_TASK ITEM_.
From the line containing "red spray bottle [343,169,373,242]" down to the line containing "camera: 25 degrees right, 10 degrees up" in the records below, reproduce every line exactly, ends included, and omit all others.

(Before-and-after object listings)
*** Begin section ***
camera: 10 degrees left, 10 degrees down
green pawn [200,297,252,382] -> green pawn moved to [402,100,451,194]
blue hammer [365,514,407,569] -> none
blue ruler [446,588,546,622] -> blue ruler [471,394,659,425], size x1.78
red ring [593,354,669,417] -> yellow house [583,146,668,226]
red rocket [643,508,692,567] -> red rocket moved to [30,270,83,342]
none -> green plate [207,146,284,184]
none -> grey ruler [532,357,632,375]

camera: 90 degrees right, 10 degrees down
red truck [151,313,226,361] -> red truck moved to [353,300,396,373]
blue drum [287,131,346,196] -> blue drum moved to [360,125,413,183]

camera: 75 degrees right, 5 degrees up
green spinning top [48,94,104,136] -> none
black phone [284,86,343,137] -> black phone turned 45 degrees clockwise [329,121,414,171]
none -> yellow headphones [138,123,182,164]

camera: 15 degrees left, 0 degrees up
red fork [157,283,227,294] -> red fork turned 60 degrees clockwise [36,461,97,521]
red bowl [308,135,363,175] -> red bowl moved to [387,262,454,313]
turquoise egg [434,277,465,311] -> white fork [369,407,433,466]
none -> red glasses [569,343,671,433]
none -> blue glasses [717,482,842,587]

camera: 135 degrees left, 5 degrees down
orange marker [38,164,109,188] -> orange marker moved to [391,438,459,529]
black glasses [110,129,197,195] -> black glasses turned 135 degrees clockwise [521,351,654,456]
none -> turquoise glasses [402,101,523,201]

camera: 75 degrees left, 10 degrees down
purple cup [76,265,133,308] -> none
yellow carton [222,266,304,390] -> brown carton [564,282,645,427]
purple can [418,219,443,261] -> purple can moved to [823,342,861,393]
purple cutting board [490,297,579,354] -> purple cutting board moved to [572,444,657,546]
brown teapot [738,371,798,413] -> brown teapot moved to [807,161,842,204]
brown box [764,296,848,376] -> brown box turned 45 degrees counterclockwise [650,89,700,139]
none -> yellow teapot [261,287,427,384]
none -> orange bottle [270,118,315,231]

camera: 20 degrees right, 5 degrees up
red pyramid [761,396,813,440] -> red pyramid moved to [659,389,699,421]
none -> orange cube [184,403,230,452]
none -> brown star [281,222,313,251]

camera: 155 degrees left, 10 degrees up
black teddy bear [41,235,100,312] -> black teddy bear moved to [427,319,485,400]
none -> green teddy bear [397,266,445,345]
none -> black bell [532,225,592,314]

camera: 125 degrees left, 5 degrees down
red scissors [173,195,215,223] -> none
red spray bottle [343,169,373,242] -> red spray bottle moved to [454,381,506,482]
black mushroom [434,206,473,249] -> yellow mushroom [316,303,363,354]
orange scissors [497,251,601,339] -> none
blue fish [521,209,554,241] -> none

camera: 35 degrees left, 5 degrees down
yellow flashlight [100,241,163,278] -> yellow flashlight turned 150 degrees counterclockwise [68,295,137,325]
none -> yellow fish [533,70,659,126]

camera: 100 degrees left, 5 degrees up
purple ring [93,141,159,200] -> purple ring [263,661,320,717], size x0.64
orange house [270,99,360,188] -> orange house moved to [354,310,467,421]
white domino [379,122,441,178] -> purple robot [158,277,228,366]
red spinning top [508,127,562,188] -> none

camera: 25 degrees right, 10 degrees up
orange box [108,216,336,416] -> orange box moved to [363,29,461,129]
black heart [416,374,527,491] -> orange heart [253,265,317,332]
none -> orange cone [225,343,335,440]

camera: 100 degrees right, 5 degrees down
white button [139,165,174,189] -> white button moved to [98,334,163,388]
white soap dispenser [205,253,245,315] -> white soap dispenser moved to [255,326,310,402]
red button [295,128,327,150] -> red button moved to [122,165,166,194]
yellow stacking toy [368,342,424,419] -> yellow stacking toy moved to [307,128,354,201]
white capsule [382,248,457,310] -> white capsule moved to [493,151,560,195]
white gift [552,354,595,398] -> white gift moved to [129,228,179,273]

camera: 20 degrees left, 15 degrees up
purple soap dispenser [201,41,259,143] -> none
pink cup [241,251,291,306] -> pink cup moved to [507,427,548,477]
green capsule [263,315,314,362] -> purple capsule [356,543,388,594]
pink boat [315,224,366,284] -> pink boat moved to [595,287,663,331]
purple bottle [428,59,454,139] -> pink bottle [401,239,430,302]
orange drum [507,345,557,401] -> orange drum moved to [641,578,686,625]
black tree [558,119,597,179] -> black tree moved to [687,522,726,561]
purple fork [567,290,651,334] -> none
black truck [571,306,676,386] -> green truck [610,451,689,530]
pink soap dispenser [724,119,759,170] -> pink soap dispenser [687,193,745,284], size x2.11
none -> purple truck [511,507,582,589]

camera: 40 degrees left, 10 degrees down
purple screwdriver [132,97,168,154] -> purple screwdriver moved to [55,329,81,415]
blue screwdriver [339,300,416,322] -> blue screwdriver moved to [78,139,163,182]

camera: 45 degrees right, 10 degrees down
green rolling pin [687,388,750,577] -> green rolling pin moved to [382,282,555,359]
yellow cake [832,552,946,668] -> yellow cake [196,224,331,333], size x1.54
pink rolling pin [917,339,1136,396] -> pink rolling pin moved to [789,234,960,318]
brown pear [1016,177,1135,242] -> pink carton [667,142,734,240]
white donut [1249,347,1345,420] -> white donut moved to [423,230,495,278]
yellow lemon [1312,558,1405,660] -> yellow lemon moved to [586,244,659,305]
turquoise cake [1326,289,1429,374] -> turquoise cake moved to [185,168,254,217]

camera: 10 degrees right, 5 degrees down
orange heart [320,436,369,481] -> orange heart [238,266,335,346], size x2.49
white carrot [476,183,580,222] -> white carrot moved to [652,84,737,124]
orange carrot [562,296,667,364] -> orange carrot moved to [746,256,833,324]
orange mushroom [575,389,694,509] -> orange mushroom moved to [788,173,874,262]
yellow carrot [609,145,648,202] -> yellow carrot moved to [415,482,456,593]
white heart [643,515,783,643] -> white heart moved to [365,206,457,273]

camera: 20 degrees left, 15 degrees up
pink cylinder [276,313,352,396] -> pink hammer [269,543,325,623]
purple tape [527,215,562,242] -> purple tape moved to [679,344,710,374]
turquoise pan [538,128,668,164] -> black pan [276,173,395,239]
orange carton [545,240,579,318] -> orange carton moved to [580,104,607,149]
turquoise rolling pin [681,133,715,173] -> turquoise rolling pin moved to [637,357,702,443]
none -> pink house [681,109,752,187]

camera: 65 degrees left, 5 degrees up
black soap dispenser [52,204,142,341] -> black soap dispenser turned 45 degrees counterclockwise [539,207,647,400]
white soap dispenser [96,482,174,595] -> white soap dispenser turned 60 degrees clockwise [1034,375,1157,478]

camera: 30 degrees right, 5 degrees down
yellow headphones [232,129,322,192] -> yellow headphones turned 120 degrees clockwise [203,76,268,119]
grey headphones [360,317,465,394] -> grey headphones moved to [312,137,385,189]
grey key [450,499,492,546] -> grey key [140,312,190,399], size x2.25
*** End section ***
_WRITTEN RESPONSE_.
red spray bottle [343,169,373,242] -> red spray bottle moved to [454,381,506,482]
black mushroom [434,206,473,249] -> yellow mushroom [316,303,363,354]
orange scissors [497,251,601,339] -> none
blue fish [521,209,554,241] -> none

camera: 35 degrees left, 5 degrees down
yellow flashlight [100,241,163,278] -> yellow flashlight turned 150 degrees counterclockwise [68,295,137,325]
none -> yellow fish [533,70,659,126]

camera: 100 degrees left, 5 degrees up
purple ring [93,141,159,200] -> purple ring [263,661,320,717], size x0.64
orange house [270,99,360,188] -> orange house moved to [354,310,467,421]
white domino [379,122,441,178] -> purple robot [158,277,228,366]
red spinning top [508,127,562,188] -> none

camera: 25 degrees right, 10 degrees up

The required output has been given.